= Requirement =
Below are the entries. Transcribe exactly the lines from the one with "bookcase: (301, 620) -> (381, 229), moved" through the one with "plant: (151, 394) -> (214, 403), moved", ends included, and leave out all others.

• • • • • • •

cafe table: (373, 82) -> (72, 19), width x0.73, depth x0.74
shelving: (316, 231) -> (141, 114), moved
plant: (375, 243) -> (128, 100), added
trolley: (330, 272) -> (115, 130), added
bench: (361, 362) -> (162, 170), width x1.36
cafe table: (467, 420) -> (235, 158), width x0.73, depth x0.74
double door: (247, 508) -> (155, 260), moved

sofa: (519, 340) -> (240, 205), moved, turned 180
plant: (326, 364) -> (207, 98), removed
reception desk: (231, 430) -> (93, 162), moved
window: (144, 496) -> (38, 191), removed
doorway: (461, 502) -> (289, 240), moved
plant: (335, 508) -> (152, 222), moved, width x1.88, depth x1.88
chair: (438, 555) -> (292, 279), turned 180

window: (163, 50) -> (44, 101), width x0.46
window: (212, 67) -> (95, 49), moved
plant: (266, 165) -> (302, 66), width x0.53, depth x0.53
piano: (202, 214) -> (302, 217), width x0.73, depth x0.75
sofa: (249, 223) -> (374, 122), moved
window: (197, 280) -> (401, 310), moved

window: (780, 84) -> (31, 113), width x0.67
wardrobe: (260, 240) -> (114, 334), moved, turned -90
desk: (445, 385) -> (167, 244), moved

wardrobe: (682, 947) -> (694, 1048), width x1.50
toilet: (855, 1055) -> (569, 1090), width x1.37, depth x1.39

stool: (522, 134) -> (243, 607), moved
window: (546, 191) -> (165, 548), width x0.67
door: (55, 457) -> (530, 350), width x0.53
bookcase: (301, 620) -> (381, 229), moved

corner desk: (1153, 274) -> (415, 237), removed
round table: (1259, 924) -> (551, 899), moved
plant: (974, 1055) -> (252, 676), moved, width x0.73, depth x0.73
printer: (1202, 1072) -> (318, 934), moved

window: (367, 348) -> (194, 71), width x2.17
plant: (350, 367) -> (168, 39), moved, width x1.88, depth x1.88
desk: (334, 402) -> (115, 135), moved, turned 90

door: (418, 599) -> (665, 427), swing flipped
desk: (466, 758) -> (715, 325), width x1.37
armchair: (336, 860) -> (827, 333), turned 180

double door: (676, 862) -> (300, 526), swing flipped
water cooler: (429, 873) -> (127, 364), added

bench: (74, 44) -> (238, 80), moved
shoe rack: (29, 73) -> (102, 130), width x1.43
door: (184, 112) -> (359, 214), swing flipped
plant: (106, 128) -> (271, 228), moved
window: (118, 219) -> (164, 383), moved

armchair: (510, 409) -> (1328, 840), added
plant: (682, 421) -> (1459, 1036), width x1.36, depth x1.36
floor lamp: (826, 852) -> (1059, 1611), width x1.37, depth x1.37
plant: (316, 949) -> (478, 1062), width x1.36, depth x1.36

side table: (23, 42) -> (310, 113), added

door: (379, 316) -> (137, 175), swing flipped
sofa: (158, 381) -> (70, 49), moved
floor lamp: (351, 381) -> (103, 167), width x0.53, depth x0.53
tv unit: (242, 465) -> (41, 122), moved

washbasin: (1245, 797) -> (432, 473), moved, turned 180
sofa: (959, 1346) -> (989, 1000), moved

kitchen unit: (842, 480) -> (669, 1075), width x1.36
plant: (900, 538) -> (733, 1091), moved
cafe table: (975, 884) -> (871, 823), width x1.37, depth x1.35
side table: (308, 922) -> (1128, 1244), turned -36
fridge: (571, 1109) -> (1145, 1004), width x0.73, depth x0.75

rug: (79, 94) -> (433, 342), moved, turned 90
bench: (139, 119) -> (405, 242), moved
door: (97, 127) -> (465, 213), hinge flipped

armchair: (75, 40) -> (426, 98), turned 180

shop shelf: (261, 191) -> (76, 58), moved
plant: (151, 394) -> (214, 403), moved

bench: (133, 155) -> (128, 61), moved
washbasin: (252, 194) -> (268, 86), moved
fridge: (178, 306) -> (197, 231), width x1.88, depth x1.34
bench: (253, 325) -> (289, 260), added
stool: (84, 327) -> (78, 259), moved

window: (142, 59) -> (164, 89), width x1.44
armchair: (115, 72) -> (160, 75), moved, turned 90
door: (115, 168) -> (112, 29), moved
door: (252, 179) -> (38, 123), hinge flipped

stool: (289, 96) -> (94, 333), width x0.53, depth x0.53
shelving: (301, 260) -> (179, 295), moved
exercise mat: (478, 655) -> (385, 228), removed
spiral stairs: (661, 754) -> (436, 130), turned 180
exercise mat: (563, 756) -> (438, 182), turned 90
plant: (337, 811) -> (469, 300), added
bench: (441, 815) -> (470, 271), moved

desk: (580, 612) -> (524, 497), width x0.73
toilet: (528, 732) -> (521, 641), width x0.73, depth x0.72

• • • • • • •

= Your solution =
bookcase: (301, 620) -> (381, 229), moved

corner desk: (1153, 274) -> (415, 237), removed
round table: (1259, 924) -> (551, 899), moved
plant: (974, 1055) -> (252, 676), moved, width x0.73, depth x0.73
printer: (1202, 1072) -> (318, 934), moved

window: (367, 348) -> (194, 71), width x2.17
plant: (350, 367) -> (168, 39), moved, width x1.88, depth x1.88
desk: (334, 402) -> (115, 135), moved, turned 90

door: (418, 599) -> (665, 427), swing flipped
desk: (466, 758) -> (715, 325), width x1.37
armchair: (336, 860) -> (827, 333), turned 180

double door: (676, 862) -> (300, 526), swing flipped
water cooler: (429, 873) -> (127, 364), added

bench: (74, 44) -> (238, 80), moved
shoe rack: (29, 73) -> (102, 130), width x1.43
door: (184, 112) -> (359, 214), swing flipped
plant: (106, 128) -> (271, 228), moved
window: (118, 219) -> (164, 383), moved

armchair: (510, 409) -> (1328, 840), added
plant: (682, 421) -> (1459, 1036), width x1.36, depth x1.36
floor lamp: (826, 852) -> (1059, 1611), width x1.37, depth x1.37
plant: (316, 949) -> (478, 1062), width x1.36, depth x1.36

side table: (23, 42) -> (310, 113), added

door: (379, 316) -> (137, 175), swing flipped
sofa: (158, 381) -> (70, 49), moved
floor lamp: (351, 381) -> (103, 167), width x0.53, depth x0.53
tv unit: (242, 465) -> (41, 122), moved

washbasin: (1245, 797) -> (432, 473), moved, turned 180
sofa: (959, 1346) -> (989, 1000), moved

kitchen unit: (842, 480) -> (669, 1075), width x1.36
plant: (900, 538) -> (733, 1091), moved
cafe table: (975, 884) -> (871, 823), width x1.37, depth x1.35
side table: (308, 922) -> (1128, 1244), turned -36
fridge: (571, 1109) -> (1145, 1004), width x0.73, depth x0.75

rug: (79, 94) -> (433, 342), moved, turned 90
bench: (139, 119) -> (405, 242), moved
door: (97, 127) -> (465, 213), hinge flipped

armchair: (75, 40) -> (426, 98), turned 180

shop shelf: (261, 191) -> (76, 58), moved
plant: (151, 394) -> (214, 403), moved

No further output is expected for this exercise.